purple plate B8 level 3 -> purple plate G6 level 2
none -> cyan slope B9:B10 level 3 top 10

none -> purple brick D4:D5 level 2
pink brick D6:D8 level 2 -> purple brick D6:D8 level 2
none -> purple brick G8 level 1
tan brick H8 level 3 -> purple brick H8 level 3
--
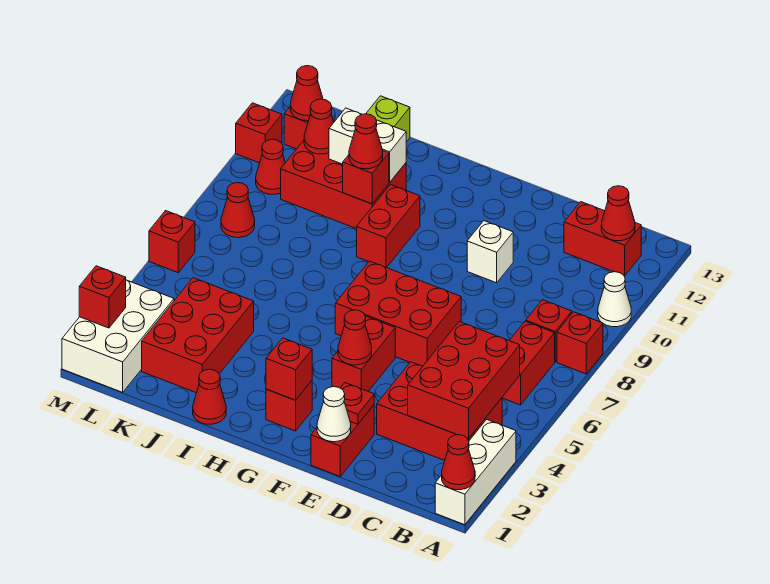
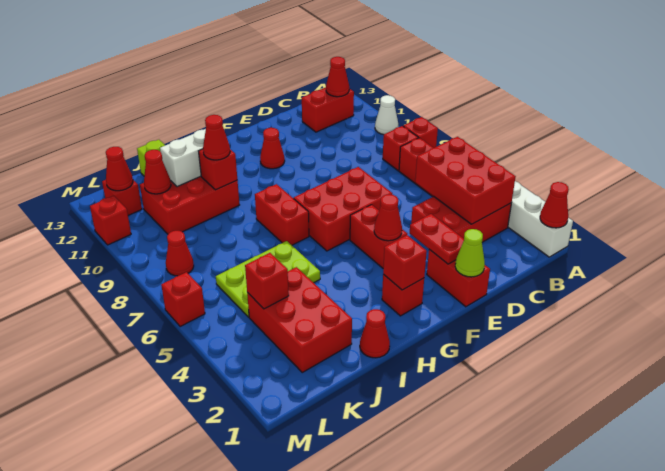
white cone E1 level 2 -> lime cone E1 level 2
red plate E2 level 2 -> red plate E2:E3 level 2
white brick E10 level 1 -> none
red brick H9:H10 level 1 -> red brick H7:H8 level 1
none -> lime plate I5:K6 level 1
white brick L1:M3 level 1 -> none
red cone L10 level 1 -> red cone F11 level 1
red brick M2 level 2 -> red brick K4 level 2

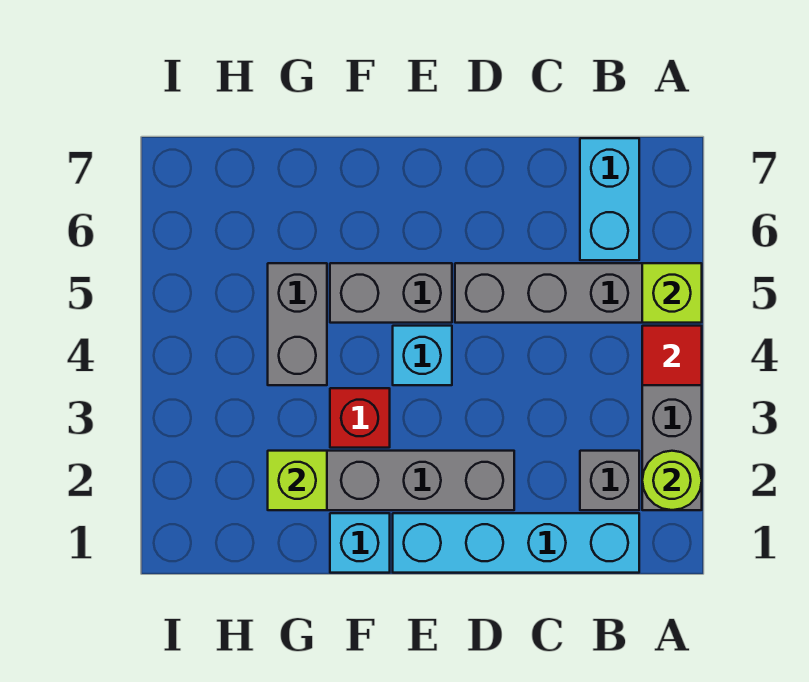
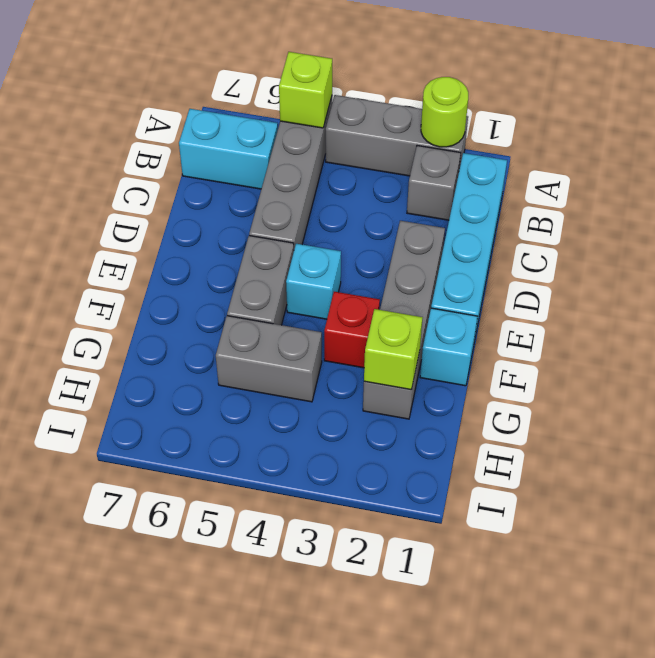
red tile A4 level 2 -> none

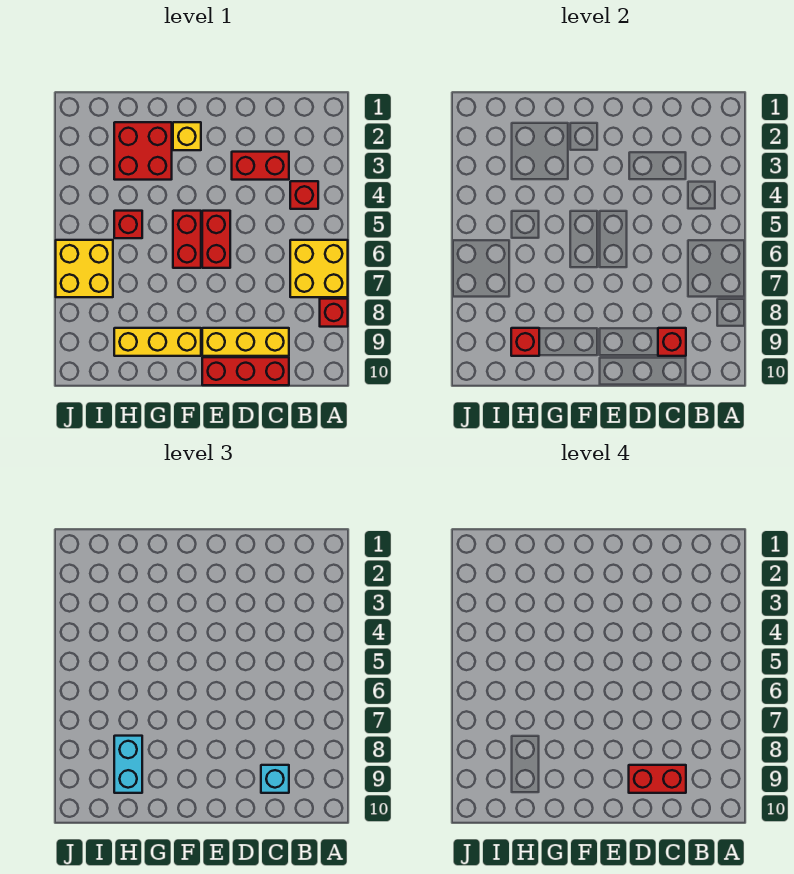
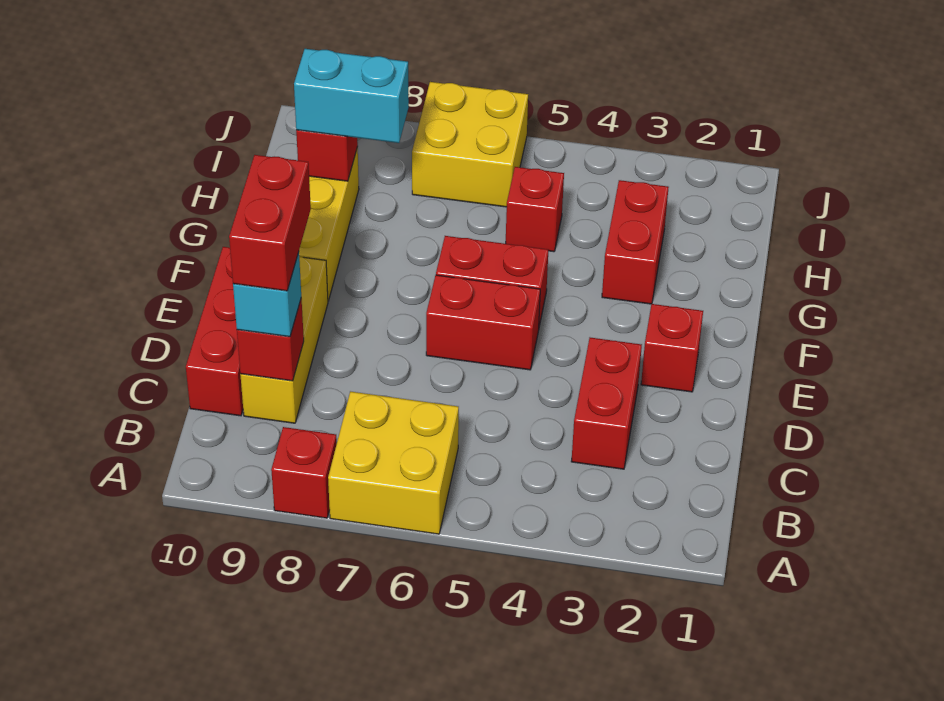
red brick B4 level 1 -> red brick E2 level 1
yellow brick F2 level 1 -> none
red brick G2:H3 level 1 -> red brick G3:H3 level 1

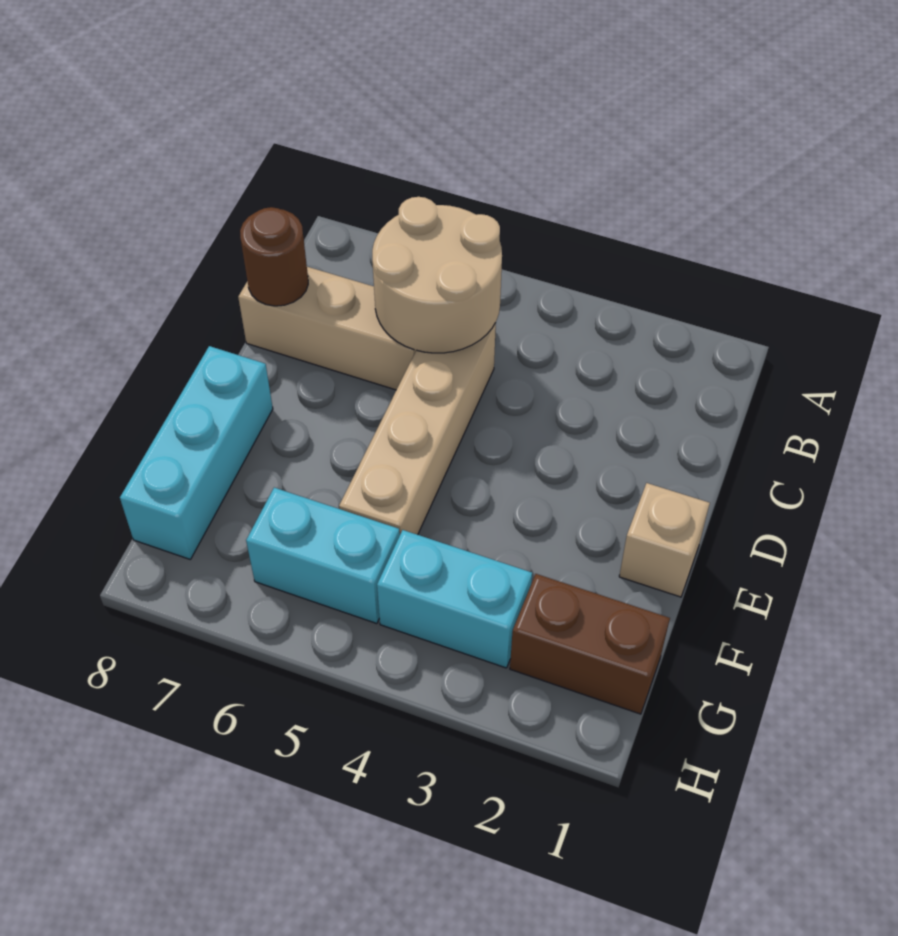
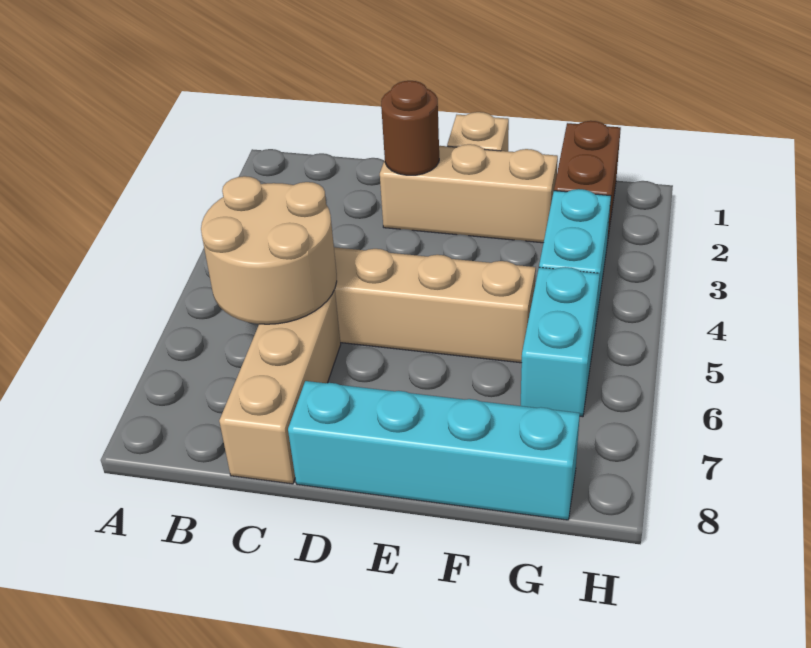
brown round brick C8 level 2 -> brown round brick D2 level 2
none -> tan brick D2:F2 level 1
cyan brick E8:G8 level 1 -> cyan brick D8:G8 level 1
...
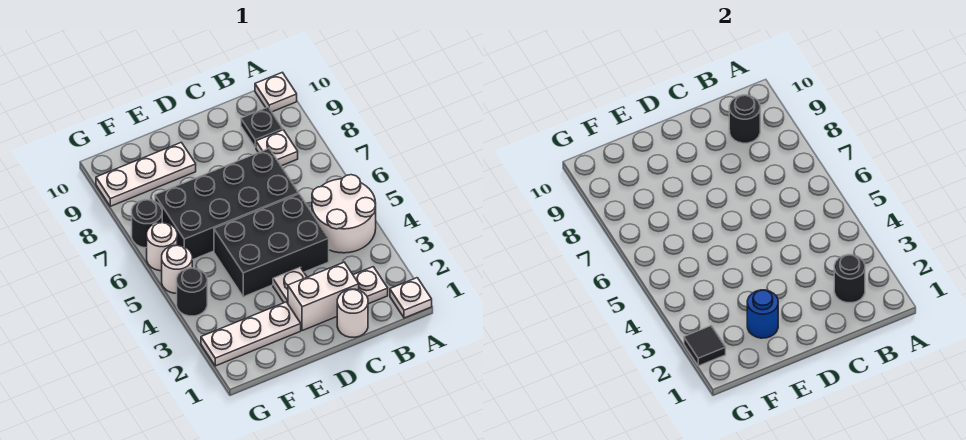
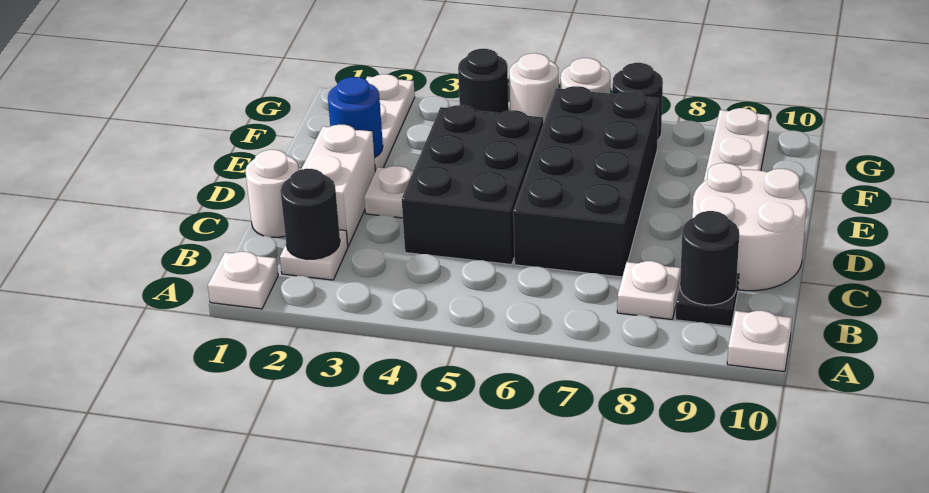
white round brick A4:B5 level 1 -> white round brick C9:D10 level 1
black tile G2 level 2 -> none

• **What the task asks**: There is a run of lines above from the one with "white round brick A4:B5" to the one with "black tile G2 level 2 -> none"; print exactly that run, both ends included, and nothing else.

• **Written reply**:
white round brick A4:B5 level 1 -> white round brick C9:D10 level 1
black tile G2 level 2 -> none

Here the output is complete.